:: About this exercise ::
Take from the records below each line that holds "orange".

:: Data listing ::
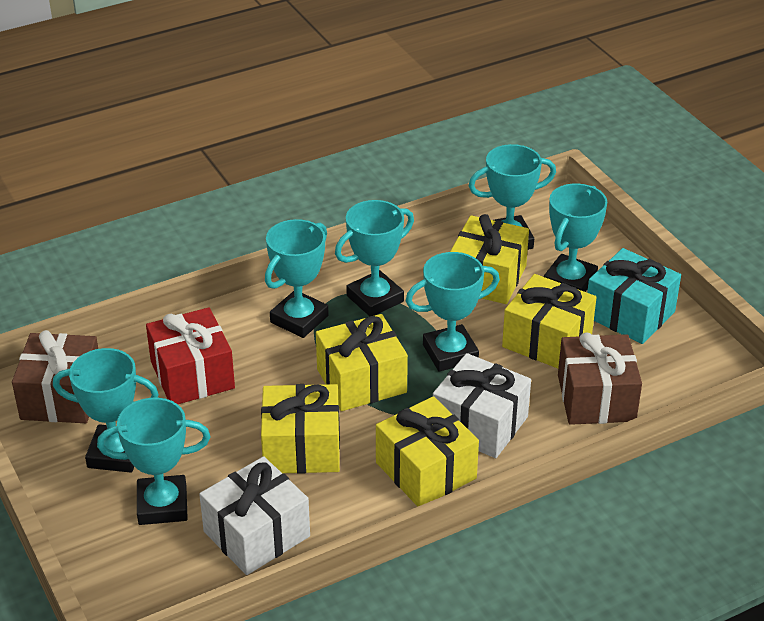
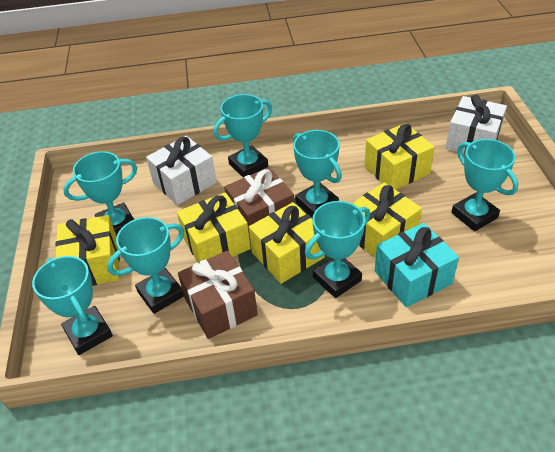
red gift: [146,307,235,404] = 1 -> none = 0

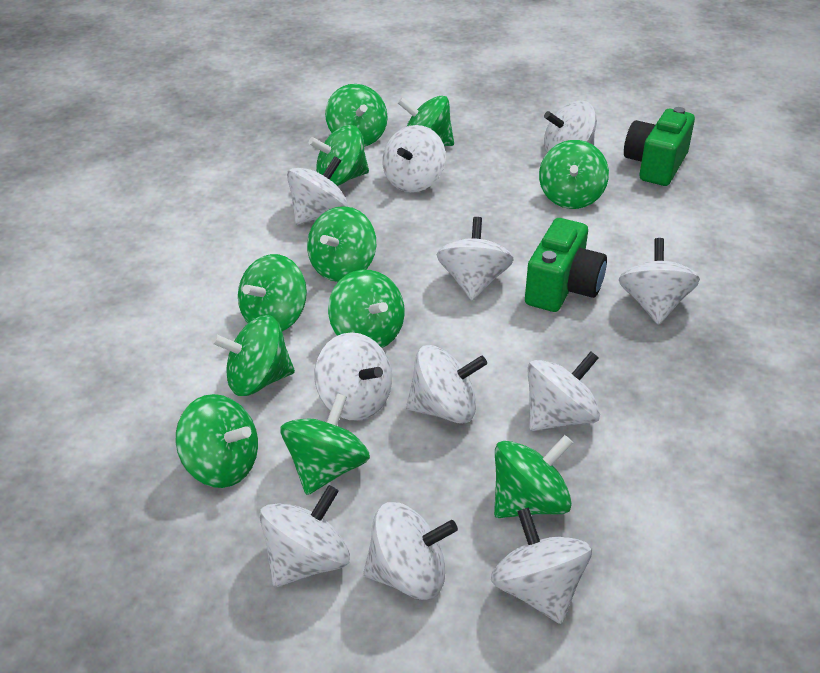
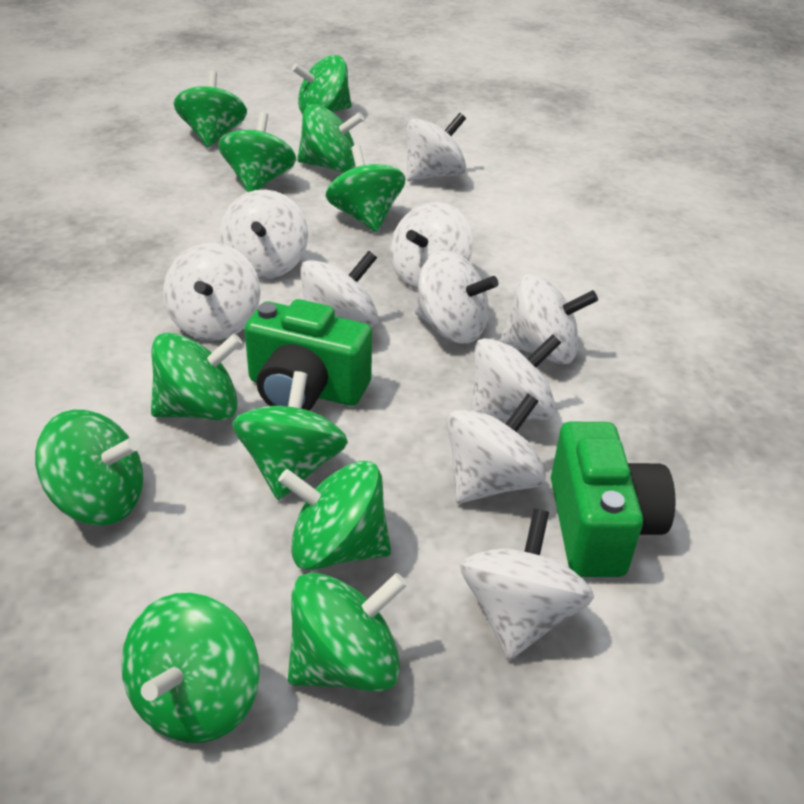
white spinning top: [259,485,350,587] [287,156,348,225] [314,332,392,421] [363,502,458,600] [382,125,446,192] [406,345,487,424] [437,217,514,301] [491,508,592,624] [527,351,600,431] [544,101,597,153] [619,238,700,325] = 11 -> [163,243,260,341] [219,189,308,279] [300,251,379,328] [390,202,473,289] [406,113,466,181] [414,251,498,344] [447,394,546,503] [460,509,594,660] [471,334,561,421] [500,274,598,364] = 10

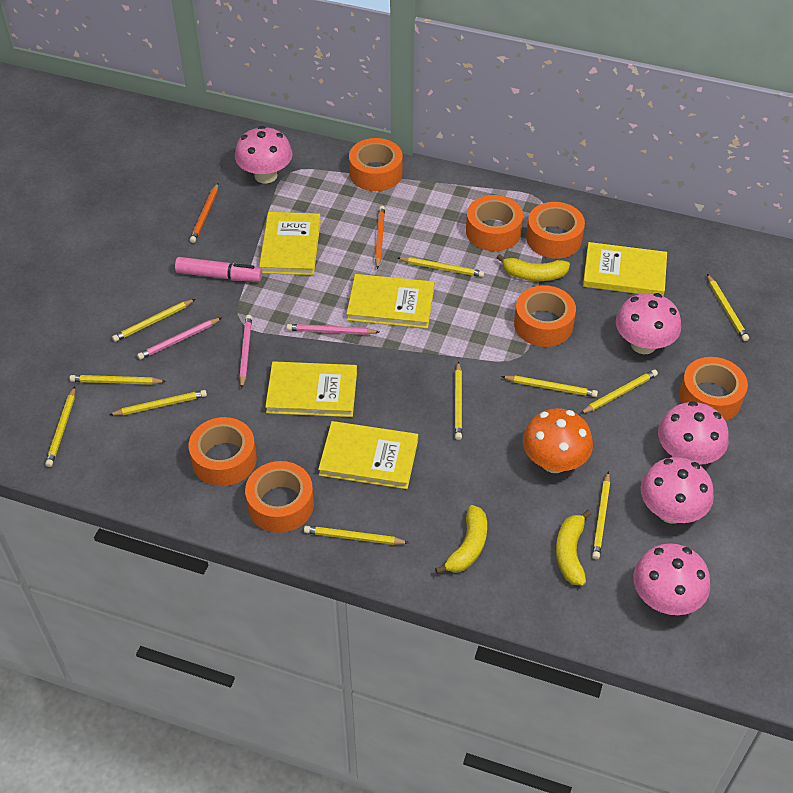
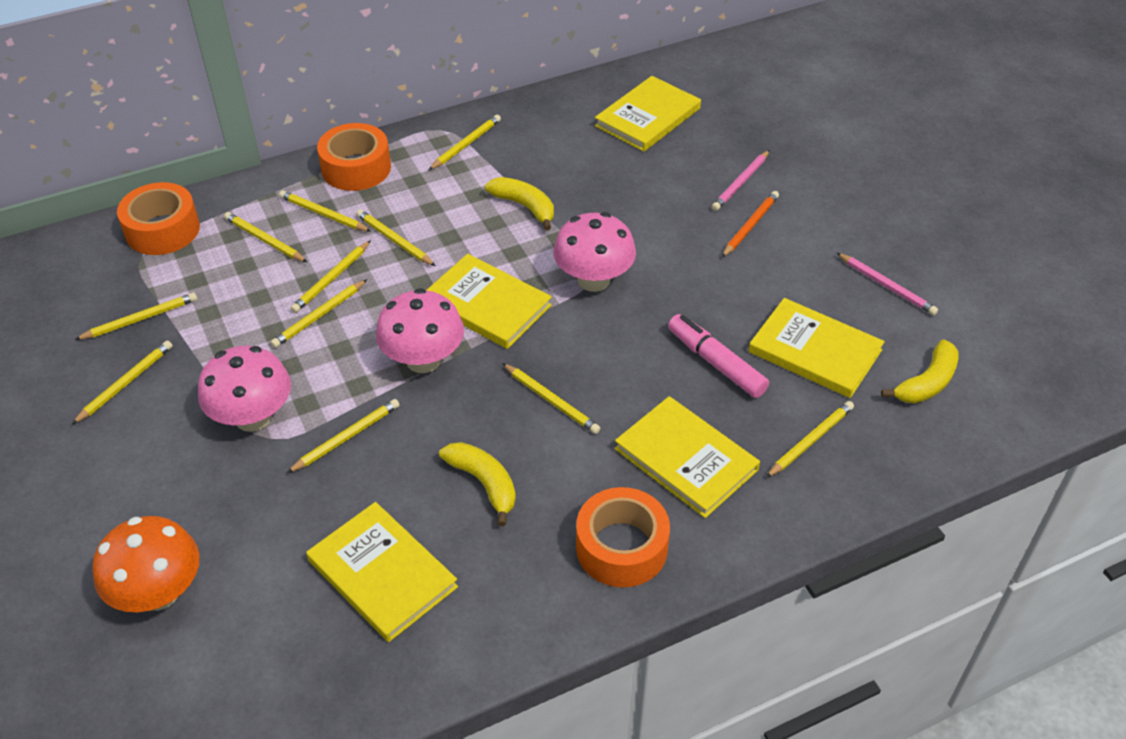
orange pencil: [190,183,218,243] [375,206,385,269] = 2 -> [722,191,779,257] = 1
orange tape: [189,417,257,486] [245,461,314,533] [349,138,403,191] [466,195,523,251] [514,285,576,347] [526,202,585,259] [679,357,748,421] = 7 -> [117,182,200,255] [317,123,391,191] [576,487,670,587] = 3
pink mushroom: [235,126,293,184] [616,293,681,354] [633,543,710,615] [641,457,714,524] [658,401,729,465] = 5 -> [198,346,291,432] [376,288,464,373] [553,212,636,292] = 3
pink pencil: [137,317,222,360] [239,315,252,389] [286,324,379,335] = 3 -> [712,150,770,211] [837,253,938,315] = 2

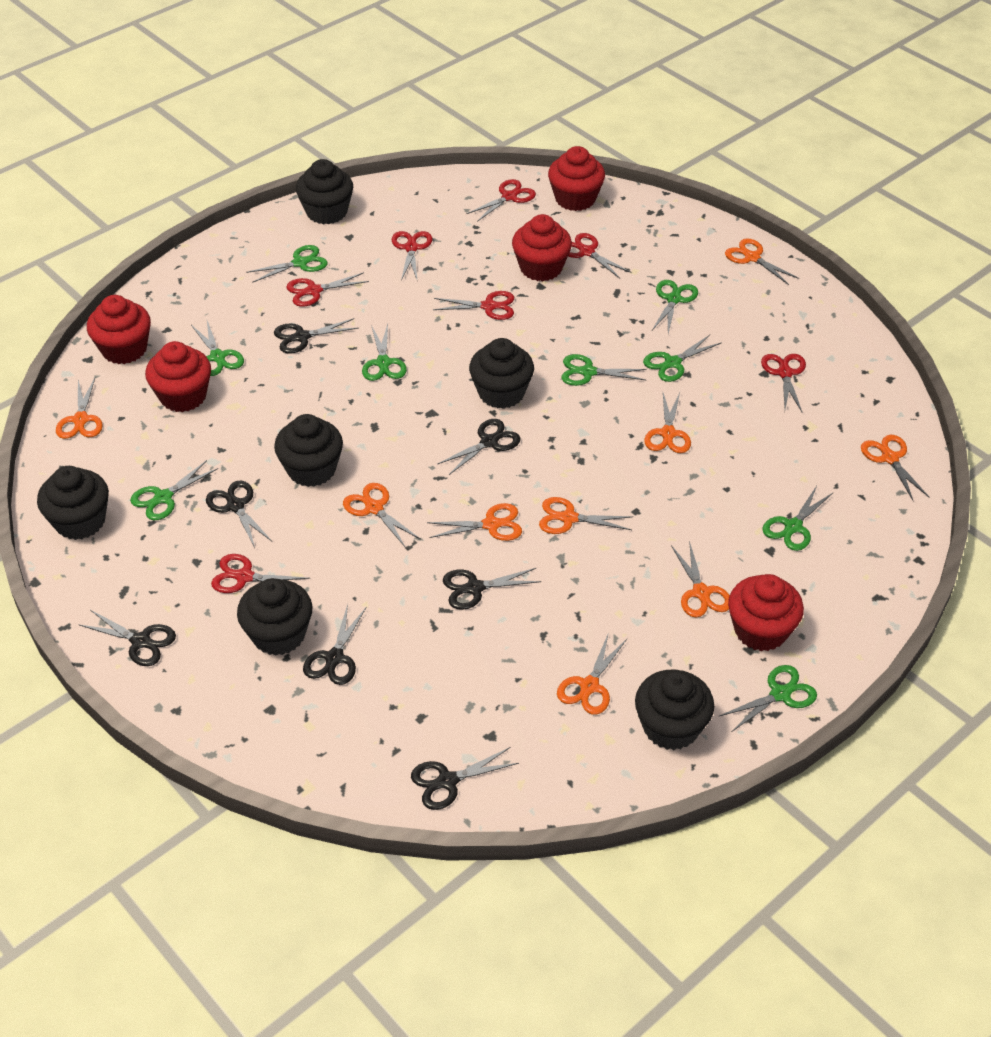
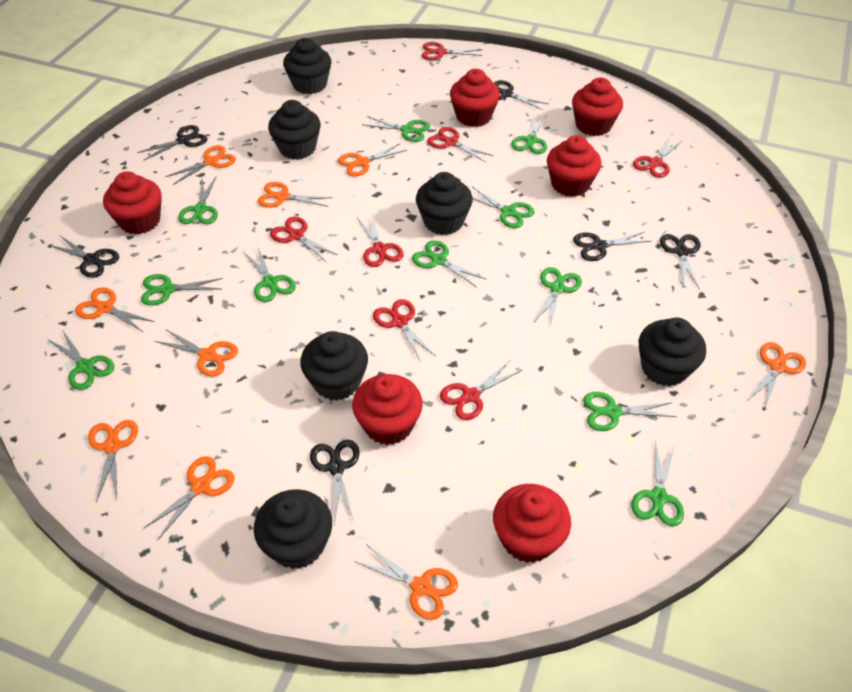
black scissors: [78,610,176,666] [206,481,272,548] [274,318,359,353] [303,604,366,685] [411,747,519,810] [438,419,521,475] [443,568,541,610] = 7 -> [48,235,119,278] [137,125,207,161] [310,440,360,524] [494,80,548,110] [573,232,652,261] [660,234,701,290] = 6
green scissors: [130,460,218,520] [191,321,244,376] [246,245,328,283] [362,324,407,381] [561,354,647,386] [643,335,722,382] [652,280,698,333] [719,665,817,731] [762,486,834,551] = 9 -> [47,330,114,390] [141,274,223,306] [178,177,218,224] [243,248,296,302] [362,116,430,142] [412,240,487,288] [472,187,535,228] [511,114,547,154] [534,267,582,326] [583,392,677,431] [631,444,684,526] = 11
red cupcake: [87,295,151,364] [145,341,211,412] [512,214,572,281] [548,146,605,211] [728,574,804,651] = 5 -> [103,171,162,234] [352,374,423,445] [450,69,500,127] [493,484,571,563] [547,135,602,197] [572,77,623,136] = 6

:: Solution to this task ::
orange pencil: [190,183,218,243] [375,206,385,269] = 2 -> [722,191,779,257] = 1
orange tape: [189,417,257,486] [245,461,314,533] [349,138,403,191] [466,195,523,251] [514,285,576,347] [526,202,585,259] [679,357,748,421] = 7 -> [117,182,200,255] [317,123,391,191] [576,487,670,587] = 3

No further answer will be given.